Exercise details →
Where the string "test" occurs in the material below, report the whole line.

:::

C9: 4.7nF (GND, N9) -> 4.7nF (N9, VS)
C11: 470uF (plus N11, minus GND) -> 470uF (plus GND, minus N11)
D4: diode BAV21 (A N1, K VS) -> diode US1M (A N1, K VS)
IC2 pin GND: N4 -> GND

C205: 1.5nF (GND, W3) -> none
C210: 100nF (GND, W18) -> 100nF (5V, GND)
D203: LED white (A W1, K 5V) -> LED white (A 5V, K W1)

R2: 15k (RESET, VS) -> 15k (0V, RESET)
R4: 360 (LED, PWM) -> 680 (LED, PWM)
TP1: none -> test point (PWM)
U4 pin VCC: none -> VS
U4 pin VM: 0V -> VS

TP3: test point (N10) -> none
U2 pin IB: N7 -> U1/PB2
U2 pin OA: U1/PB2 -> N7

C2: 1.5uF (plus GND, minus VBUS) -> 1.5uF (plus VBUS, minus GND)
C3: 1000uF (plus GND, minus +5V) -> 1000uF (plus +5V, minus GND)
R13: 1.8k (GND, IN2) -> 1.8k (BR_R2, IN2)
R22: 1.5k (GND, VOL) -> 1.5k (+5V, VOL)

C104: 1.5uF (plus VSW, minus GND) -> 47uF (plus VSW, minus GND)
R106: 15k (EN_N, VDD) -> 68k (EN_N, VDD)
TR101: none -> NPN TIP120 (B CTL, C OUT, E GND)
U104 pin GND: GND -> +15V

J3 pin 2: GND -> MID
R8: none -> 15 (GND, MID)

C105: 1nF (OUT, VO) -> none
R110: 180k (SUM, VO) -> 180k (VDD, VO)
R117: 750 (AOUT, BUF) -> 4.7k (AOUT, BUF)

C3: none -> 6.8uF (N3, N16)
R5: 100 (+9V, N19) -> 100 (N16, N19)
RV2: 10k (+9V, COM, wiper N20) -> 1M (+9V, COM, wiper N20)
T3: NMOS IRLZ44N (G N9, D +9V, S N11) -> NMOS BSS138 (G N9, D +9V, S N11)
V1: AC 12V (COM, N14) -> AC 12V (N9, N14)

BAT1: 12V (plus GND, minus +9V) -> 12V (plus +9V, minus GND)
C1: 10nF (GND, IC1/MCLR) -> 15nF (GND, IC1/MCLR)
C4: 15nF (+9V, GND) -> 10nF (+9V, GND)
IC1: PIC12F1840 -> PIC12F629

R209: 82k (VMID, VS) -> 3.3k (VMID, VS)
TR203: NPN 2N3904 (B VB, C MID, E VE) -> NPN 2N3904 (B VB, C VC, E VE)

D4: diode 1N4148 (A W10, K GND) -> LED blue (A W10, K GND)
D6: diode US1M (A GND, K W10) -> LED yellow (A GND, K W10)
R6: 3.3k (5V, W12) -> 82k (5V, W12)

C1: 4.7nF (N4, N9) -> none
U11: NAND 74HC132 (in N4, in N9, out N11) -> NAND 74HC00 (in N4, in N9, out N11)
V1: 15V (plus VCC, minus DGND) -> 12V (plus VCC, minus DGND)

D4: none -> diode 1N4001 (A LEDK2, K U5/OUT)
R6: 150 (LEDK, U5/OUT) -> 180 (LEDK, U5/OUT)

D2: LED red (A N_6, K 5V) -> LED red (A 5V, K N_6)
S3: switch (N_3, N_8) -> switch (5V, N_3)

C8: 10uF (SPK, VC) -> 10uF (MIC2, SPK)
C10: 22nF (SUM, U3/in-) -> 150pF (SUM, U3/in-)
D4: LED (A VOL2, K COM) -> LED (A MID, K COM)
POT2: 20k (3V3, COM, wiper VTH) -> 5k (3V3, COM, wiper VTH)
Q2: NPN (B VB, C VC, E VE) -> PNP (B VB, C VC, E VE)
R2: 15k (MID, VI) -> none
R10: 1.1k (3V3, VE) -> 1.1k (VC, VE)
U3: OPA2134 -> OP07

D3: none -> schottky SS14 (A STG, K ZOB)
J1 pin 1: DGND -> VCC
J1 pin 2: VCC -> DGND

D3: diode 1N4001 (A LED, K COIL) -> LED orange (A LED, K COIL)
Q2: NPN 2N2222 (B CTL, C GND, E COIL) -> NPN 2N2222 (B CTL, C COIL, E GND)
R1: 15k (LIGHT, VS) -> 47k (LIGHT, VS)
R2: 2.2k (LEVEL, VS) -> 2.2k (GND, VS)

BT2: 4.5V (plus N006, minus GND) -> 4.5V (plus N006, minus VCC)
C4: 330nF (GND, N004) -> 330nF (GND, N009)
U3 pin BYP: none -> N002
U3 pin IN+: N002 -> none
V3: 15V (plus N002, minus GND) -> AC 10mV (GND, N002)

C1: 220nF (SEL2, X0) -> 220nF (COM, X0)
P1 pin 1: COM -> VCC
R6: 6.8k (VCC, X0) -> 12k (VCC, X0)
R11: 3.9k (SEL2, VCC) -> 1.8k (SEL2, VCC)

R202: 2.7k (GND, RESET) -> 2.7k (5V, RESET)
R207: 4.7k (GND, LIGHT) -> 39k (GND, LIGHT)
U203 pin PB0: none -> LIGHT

:::

Written solution →
TP1: none -> test point (PWM)
TP3: test point (N10) -> none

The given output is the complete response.